Source data
========================
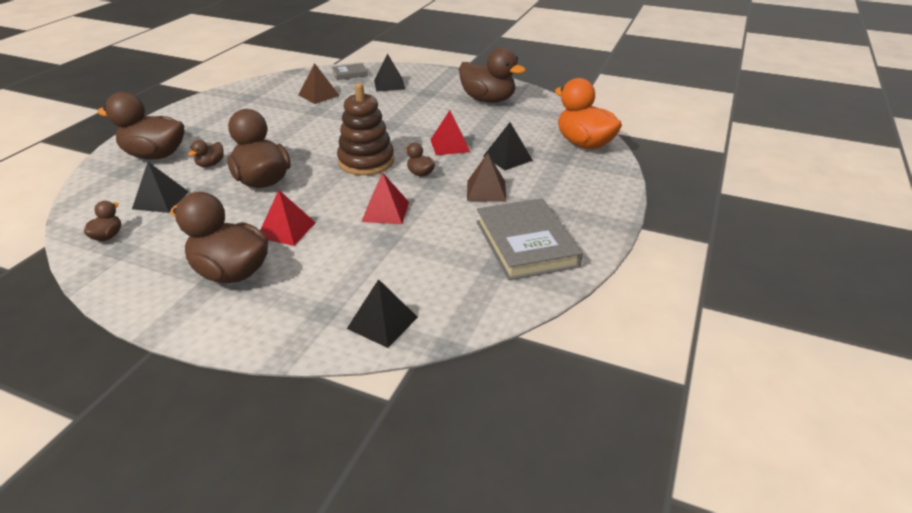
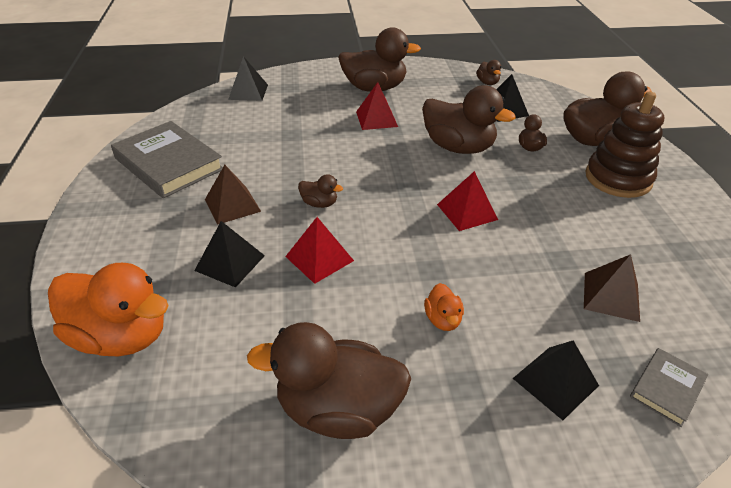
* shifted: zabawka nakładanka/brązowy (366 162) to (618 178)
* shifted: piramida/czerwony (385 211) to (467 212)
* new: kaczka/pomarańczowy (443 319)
========================
Problem
Every line of the data above that includes "shifted" should be listed.

Written answer
* shifted: zabawka nakładanka/brązowy (366 162) to (618 178)
* shifted: piramida/czerwony (385 211) to (467 212)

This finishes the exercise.